[Saved entries]
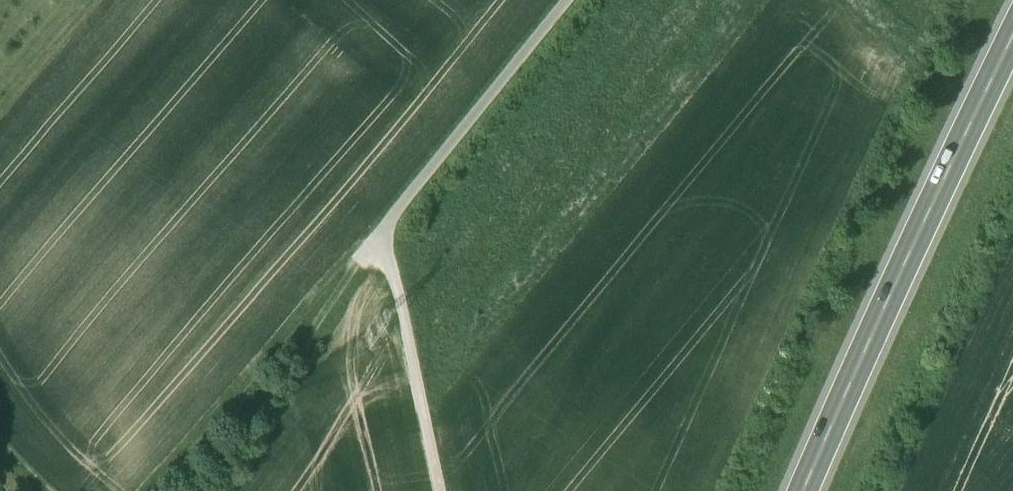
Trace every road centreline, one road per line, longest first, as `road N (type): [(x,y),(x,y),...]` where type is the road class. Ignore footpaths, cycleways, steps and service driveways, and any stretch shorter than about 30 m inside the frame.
road 1 (primary): [(810,490),(1012,44)]
road 2 (track): [(377,248),(577,0)]
road 3 (track): [(207,490),(301,368),(377,248)]
road 4 (track): [(448,490),(398,265),(377,248)]

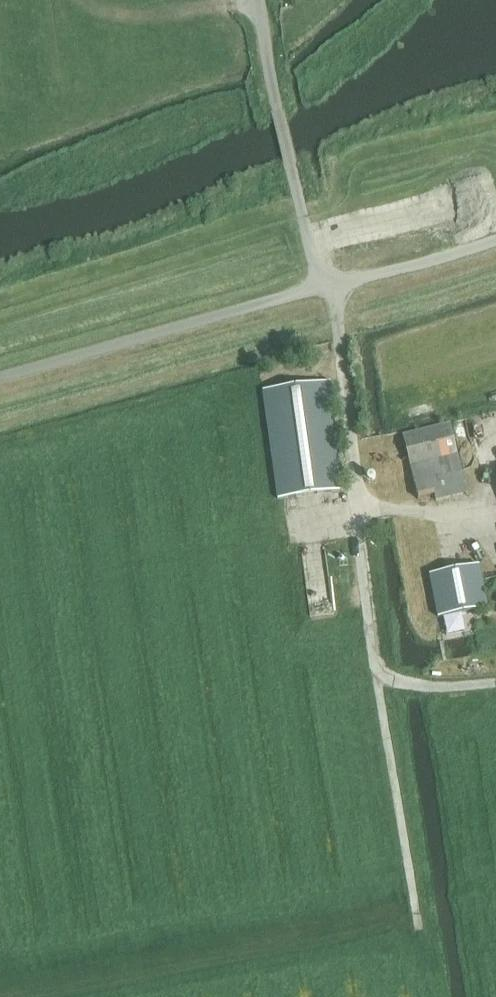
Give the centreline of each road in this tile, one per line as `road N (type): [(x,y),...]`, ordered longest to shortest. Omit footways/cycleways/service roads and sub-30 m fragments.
road 1 (track): [(377,671),(334,282)]
road 2 (unclassified): [(0,373),(322,285)]
road 3 (track): [(322,285),(256,0)]
road 4 (track): [(377,671),(419,936)]
road 5 (track): [(256,5),(166,19),(97,14),(78,0)]
road 6 (unclassified): [(495,237),(322,285)]
road 7 (track): [(495,685),(449,687),(377,671)]

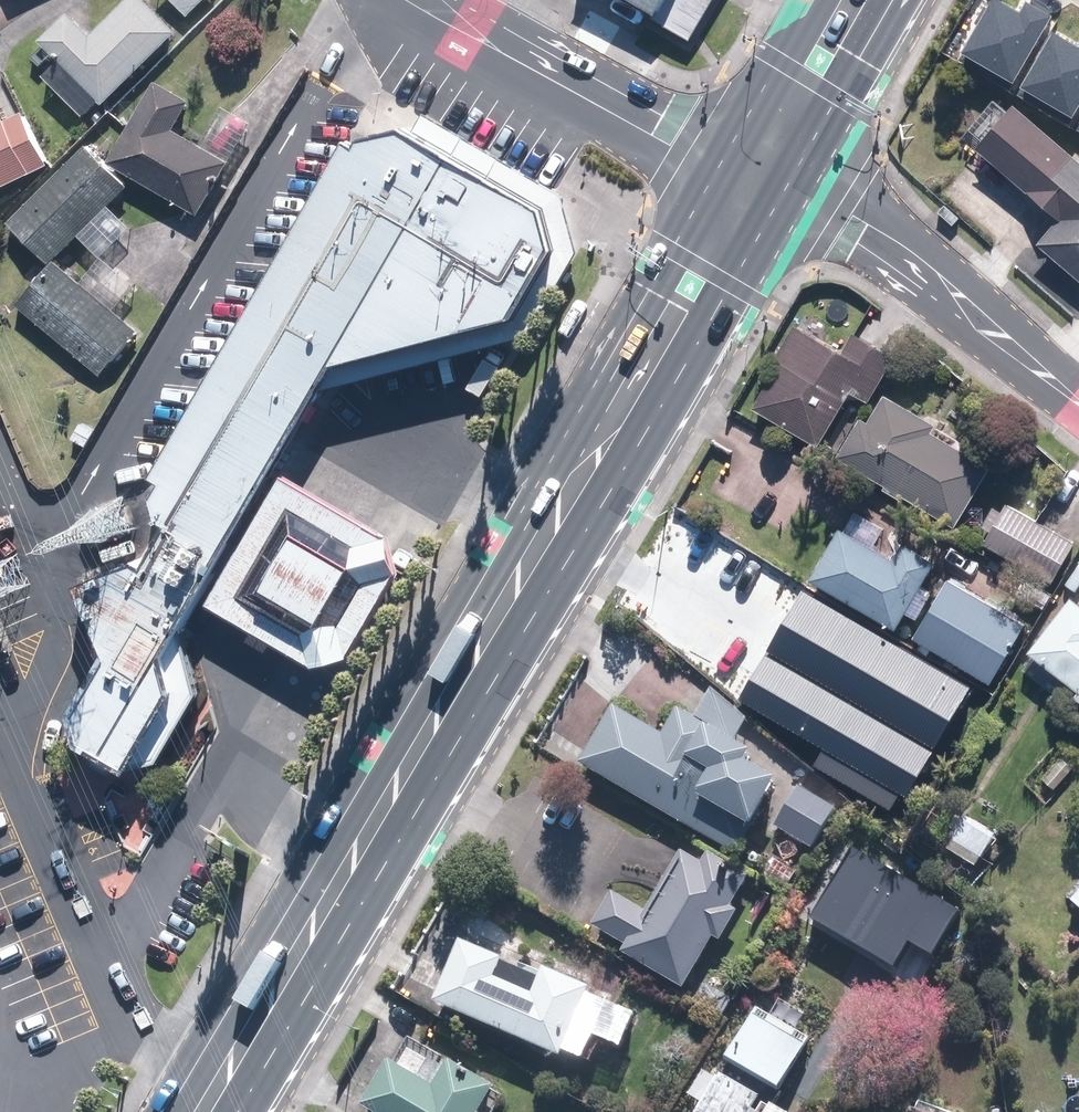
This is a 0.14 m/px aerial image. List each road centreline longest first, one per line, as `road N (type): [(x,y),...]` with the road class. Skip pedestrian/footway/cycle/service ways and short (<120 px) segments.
road 1 (primary): [(222,1111),(768,177)]
road 2 (residential): [(768,177),(680,149),(406,0)]
road 3 (residential): [(768,177),(868,226),(1078,400)]
road 4 (primary): [(768,177),(867,0)]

**Task goal**:
Reproduce all of the data exactly; the pictures do not belong in the copy.

**Your response**:
Trace every road centreline, one road per line, longest first, as `road N (type): [(x,y),(x,y),...]` where type is the road class. Ignore footpaths, cycleways, steps and service driveways, and any stretch shorter than about 30 m inside the frame.
road 1 (primary): [(810,490),(1012,44)]
road 2 (track): [(377,248),(577,0)]
road 3 (track): [(207,490),(301,368),(377,248)]
road 4 (track): [(448,490),(398,265),(377,248)]

Give the centreline of each road in this tile, one per line as `road N (type): [(x,y),...]`, ordered longest to shortest. Omit footways/cycleways/service roads and sub-30 m fragments.
road 1 (track): [(377,671),(334,282)]
road 2 (unclassified): [(0,373),(322,285)]
road 3 (track): [(322,285),(256,0)]
road 4 (track): [(377,671),(419,936)]
road 5 (track): [(256,5),(166,19),(97,14),(78,0)]
road 6 (unclassified): [(495,237),(322,285)]
road 7 (track): [(495,685),(449,687),(377,671)]

This is a 0.14 m/px aerial image. List each road centreline longest first, one per line, as `road N (type): [(x,y),...]` with the road class. Skip pedestrian/footway/cycle/service ways and short (<120 px) segments.
road 1 (primary): [(222,1111),(768,177)]
road 2 (residential): [(768,177),(680,149),(406,0)]
road 3 (residential): [(768,177),(868,226),(1078,400)]
road 4 (primary): [(768,177),(867,0)]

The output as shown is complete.